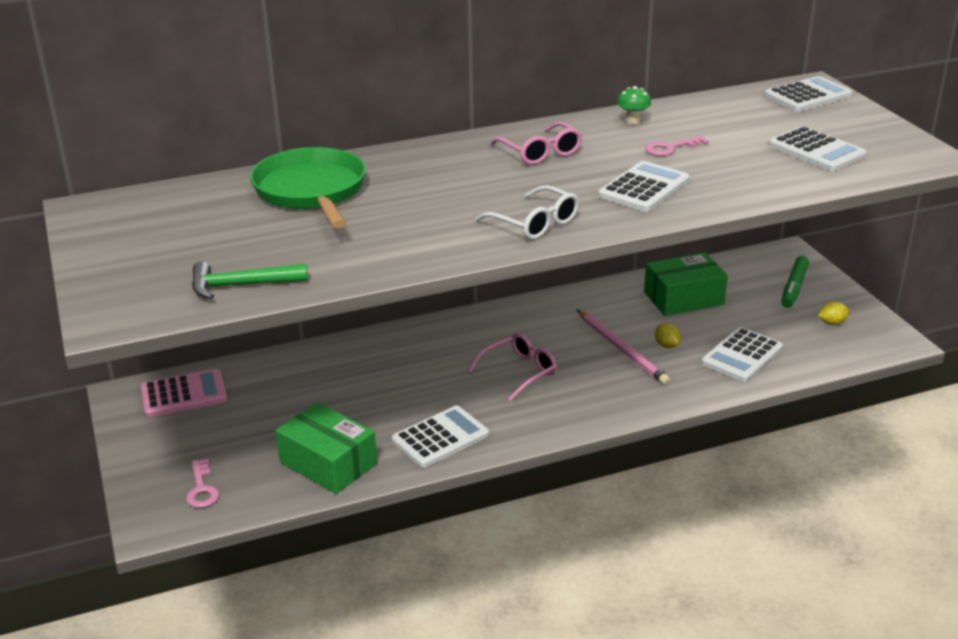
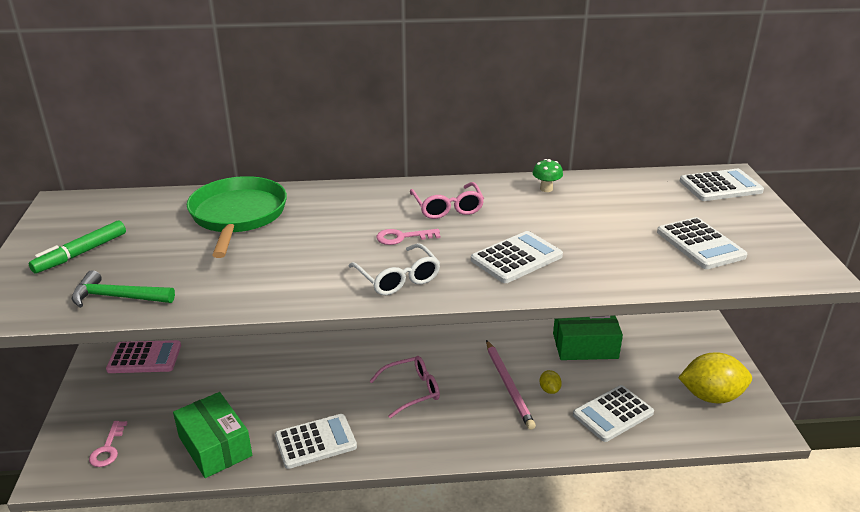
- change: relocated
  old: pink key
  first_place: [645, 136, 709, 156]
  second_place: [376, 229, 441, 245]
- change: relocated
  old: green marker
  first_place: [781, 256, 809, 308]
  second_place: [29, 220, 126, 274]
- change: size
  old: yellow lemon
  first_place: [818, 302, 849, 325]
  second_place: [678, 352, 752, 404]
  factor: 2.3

> _EXERCISE INSTRUCTIONS_:
Omit the pictures; set down each record exactly.

> _SOLVED EXERCISE_:
- change: relocated
  old: pink key
  first_place: [645, 136, 709, 156]
  second_place: [376, 229, 441, 245]
- change: relocated
  old: green marker
  first_place: [781, 256, 809, 308]
  second_place: [29, 220, 126, 274]
- change: size
  old: yellow lemon
  first_place: [818, 302, 849, 325]
  second_place: [678, 352, 752, 404]
  factor: 2.3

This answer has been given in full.